==== Records to use ====

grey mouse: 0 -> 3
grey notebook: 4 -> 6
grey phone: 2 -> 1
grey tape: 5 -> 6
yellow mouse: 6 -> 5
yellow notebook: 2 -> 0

====

Transcribe the material above in its entirety. Match it exactly.

Task answer:
grey mouse: 0 -> 3
grey notebook: 4 -> 6
grey phone: 2 -> 1
grey tape: 5 -> 6
yellow mouse: 6 -> 5
yellow notebook: 2 -> 0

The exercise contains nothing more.